# [Problem]
Wherever a line in the records below contains "yellow", copy that line.

(Provided data)

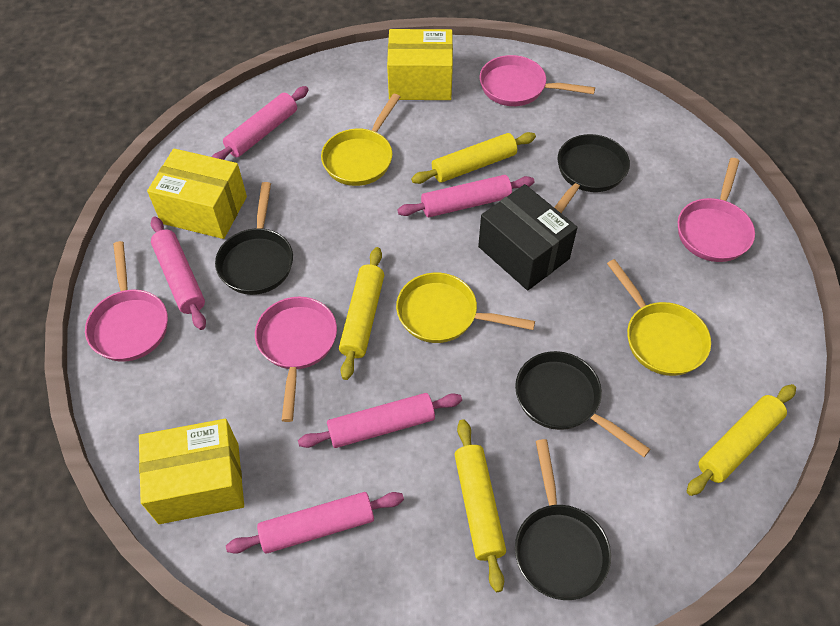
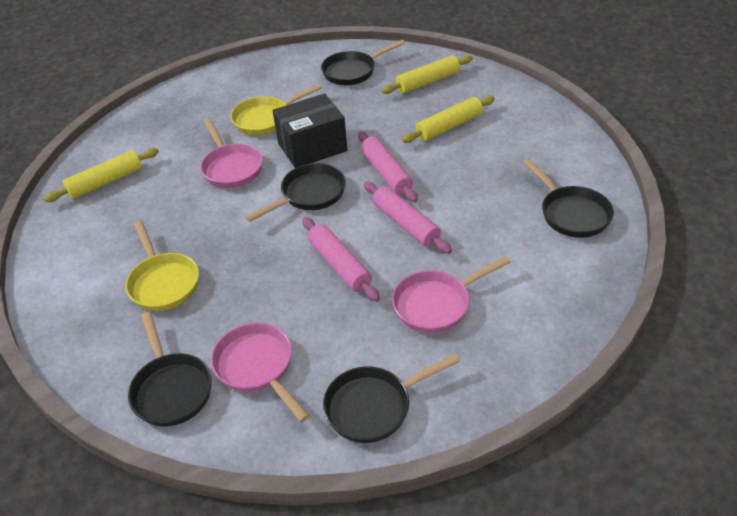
black pan: 4 -> 5
pink pan: 4 -> 3
pink rolling pin: 5 -> 3
yellow box: 3 -> 0
yellow pan: 3 -> 2
yellow rolling pin: 4 -> 3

(End Provided data)

# [Solution to this exercise]
yellow box: 3 -> 0
yellow pan: 3 -> 2
yellow rolling pin: 4 -> 3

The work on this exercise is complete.